#### Extracted data:
---+---

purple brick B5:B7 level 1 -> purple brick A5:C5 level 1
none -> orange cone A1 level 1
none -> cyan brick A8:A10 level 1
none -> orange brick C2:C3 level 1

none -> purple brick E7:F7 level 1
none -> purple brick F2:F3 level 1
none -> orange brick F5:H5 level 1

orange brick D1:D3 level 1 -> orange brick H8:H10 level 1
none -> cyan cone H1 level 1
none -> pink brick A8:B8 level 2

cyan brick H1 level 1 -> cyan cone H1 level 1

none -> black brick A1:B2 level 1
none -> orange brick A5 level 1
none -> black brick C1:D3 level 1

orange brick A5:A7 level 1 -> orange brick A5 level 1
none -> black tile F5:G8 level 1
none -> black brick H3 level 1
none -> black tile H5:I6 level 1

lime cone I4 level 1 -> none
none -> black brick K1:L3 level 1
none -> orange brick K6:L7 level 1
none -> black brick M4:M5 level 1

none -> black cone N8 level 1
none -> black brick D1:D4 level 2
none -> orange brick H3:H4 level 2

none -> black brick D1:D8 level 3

---+---

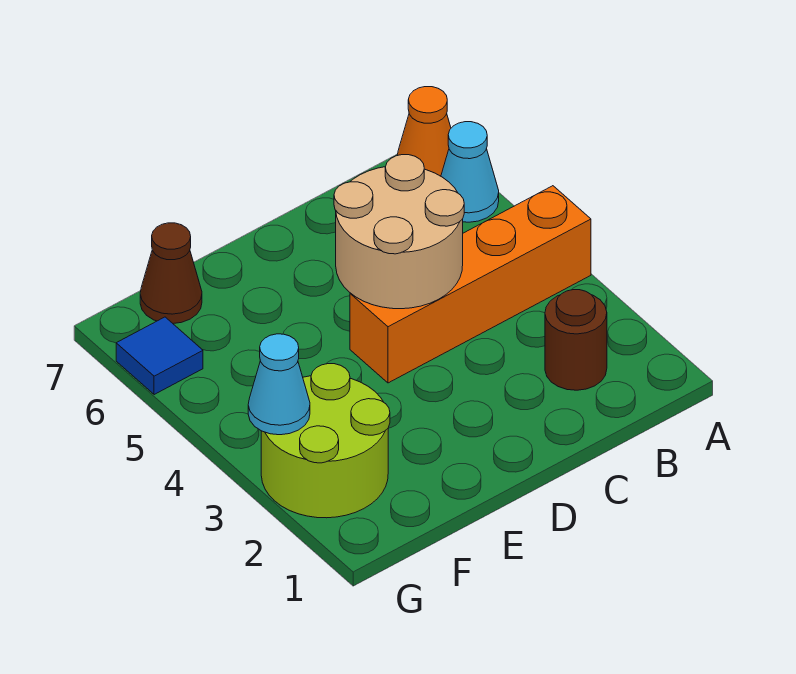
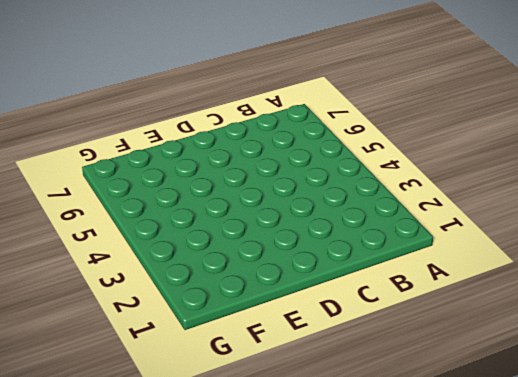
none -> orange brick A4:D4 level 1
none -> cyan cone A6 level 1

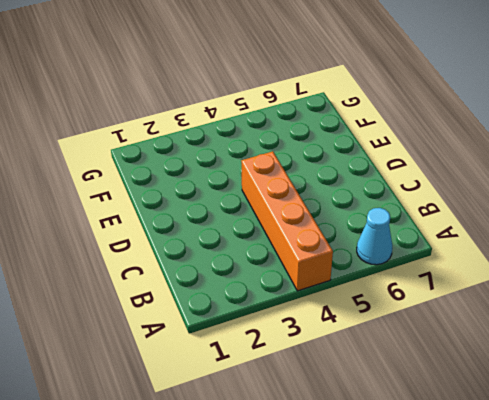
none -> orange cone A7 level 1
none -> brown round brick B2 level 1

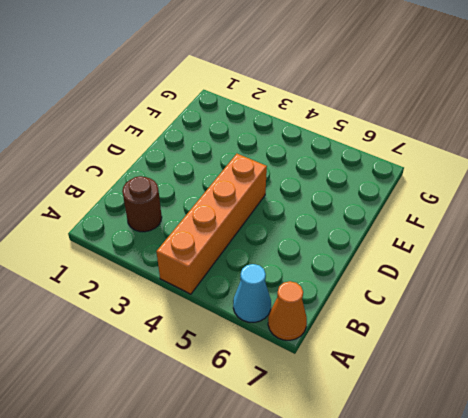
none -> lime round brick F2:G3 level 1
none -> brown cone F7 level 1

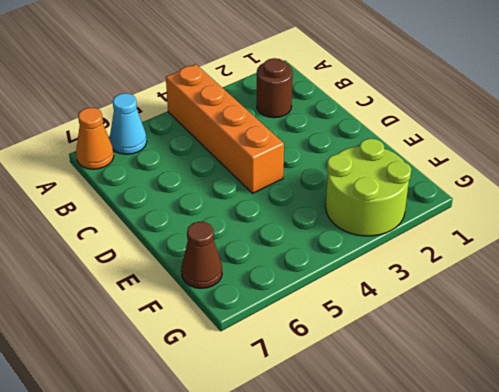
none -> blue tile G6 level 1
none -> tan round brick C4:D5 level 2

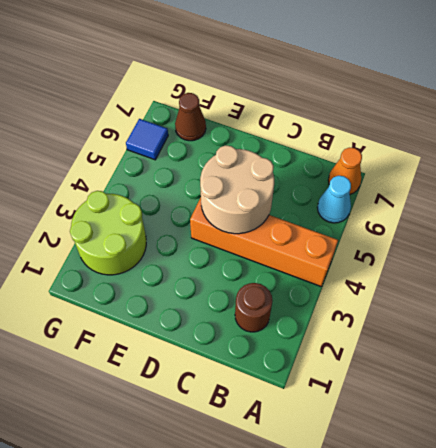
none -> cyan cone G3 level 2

---+---

#### Exercise brief:
For this exercise, output exactly the lines above from the line with "none -> orange brick H3:H4 level 2" to the line with "none -> black brick D1:D8 level 3", counting both, and leave out the rest.

#### Response:
none -> orange brick H3:H4 level 2

none -> black brick D1:D8 level 3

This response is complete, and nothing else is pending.